→ **AIM OF THE TASK**
Present the count of lines in the entries below that hold "cyan", and present nothing else.

---*---

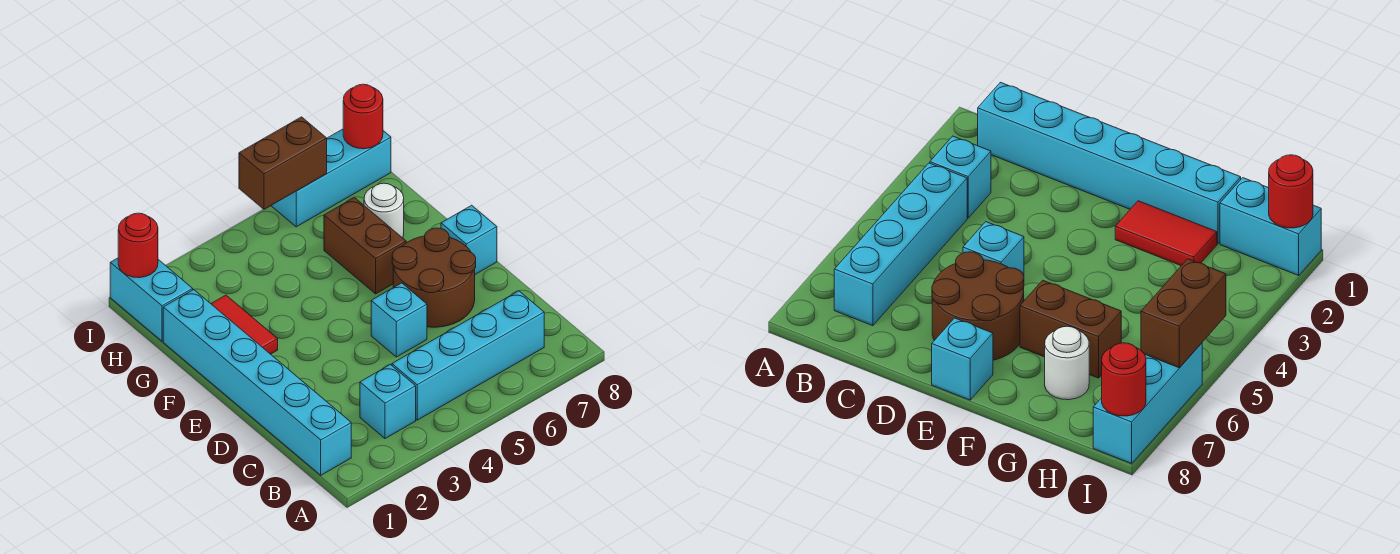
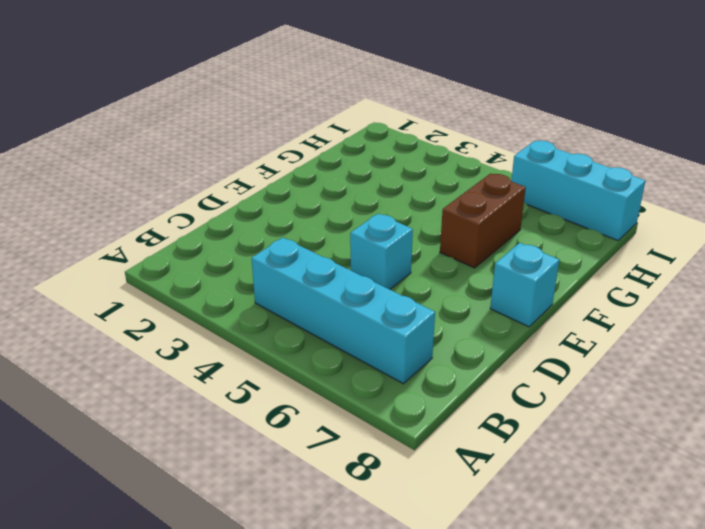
none -> cyan brick B1:G1 level 1
none -> cyan brick B3 level 1
none -> brown round brick D6:E7 level 1

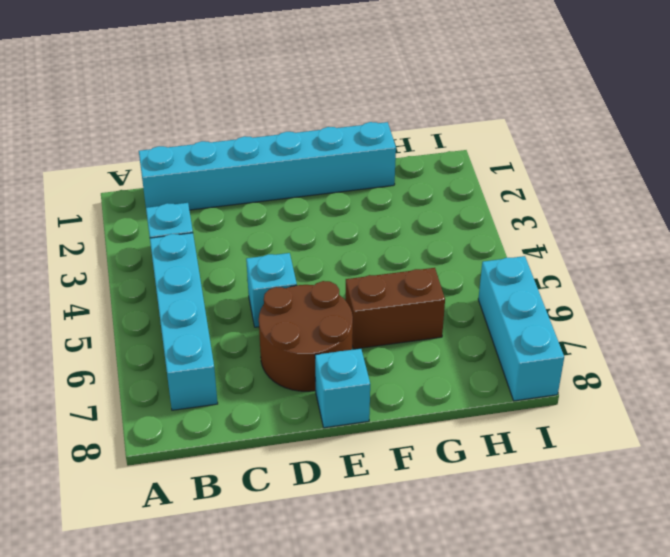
none -> red tile F2:G2 level 1
none -> white round brick G7 level 1
none -> cyan brick H1:I1 level 1

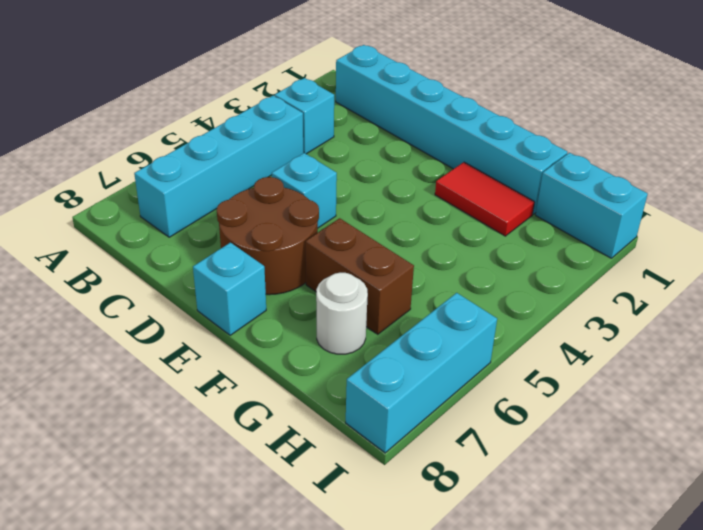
none -> red round brick I1 level 2
none -> brown brick I5:I6 level 2
none -> red round brick I8 level 2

---*---

→ **SOLUTION FOR THIS TASK**
3